Records contained in a dataset:

_ _ _ _ _ _ _

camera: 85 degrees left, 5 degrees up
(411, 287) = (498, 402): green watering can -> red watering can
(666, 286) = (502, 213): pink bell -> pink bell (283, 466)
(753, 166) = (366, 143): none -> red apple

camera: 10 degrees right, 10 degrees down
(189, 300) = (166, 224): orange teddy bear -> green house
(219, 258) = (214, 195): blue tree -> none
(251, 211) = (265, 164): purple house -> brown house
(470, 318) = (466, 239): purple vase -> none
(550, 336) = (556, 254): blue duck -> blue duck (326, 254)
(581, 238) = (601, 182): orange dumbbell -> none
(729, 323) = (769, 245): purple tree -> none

_ _ _ _ _ _ _

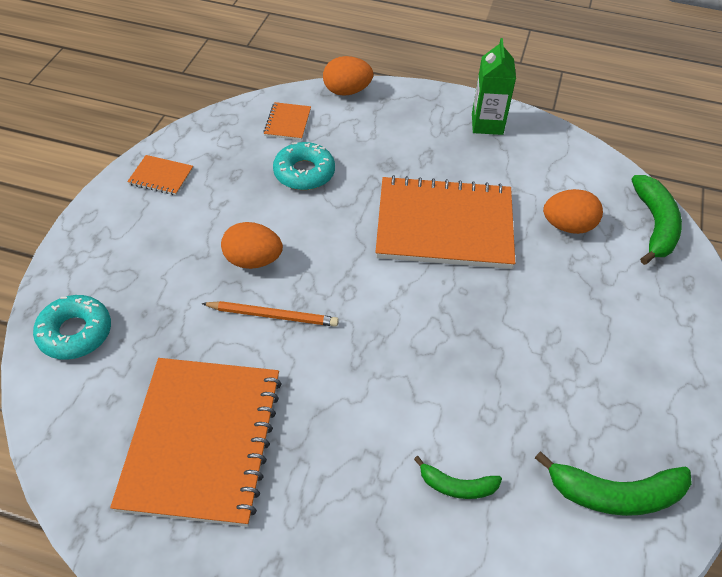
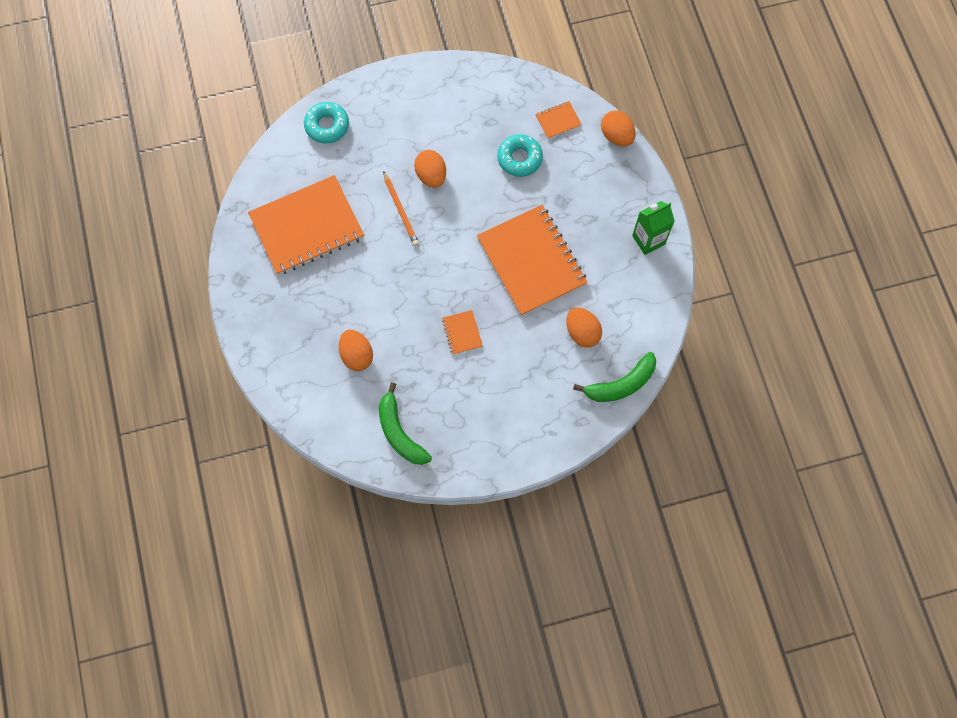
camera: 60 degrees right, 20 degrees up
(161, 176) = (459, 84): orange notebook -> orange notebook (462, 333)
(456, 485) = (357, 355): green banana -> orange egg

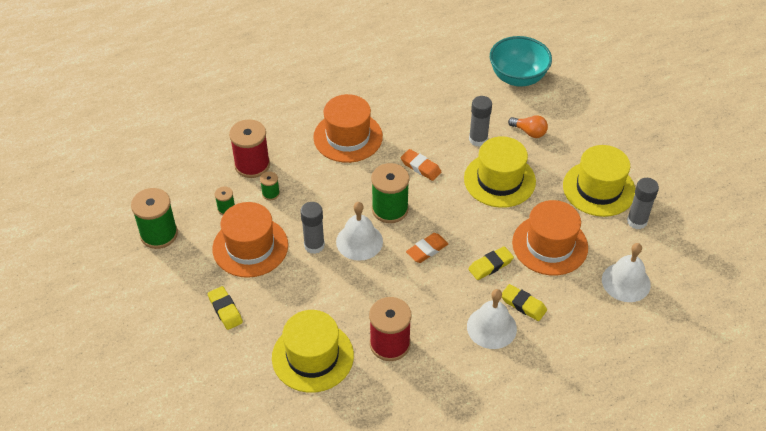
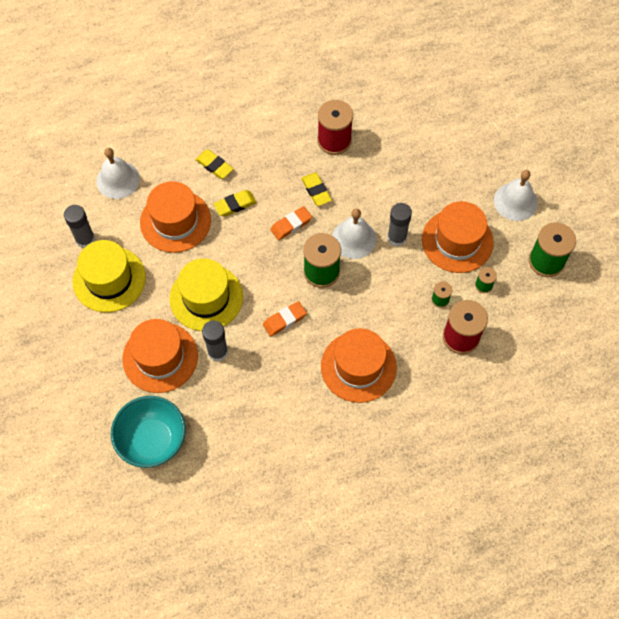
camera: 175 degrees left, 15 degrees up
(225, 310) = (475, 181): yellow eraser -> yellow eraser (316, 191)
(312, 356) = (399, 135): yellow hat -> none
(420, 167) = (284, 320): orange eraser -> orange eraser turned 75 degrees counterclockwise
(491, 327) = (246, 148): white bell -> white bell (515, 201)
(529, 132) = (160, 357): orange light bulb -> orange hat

_ _ _ _ _ _ _

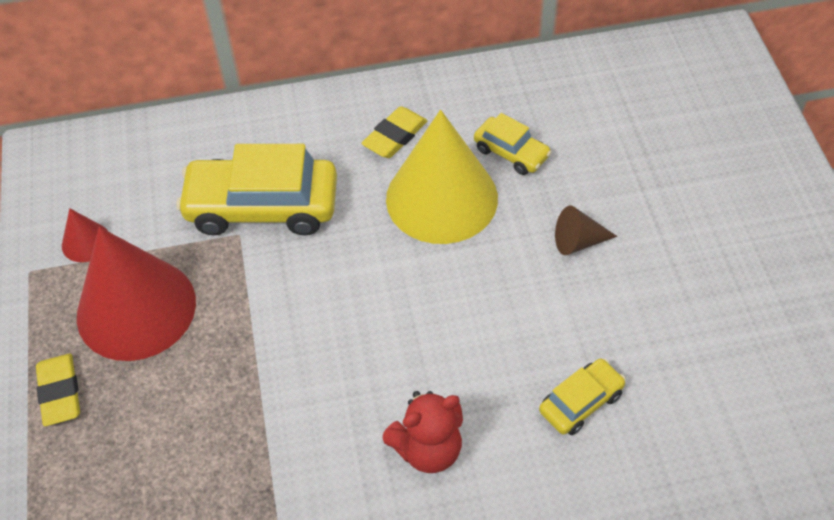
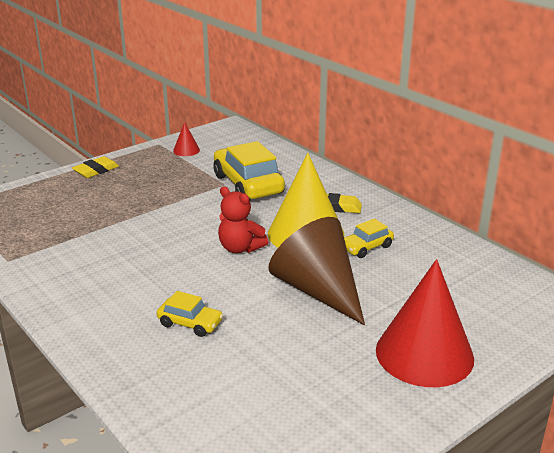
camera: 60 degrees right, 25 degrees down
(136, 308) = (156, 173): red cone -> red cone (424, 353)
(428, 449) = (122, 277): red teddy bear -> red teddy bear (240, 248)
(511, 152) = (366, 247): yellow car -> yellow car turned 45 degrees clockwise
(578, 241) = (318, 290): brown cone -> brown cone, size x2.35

_ _ _ _ _ _ _

**What the exercise asks:** Check each line of the data above, and please copy the ones in which the string "degrees" occurs.

**Solution for this exercise:**
camera: 85 degrees left, 5 degrees up
camera: 10 degrees right, 10 degrees down
camera: 60 degrees right, 20 degrees up
camera: 175 degrees left, 15 degrees up
(420, 167) = (284, 320): orange eraser -> orange eraser turned 75 degrees counterclockwise
camera: 60 degrees right, 25 degrees down
(511, 152) = (366, 247): yellow car -> yellow car turned 45 degrees clockwise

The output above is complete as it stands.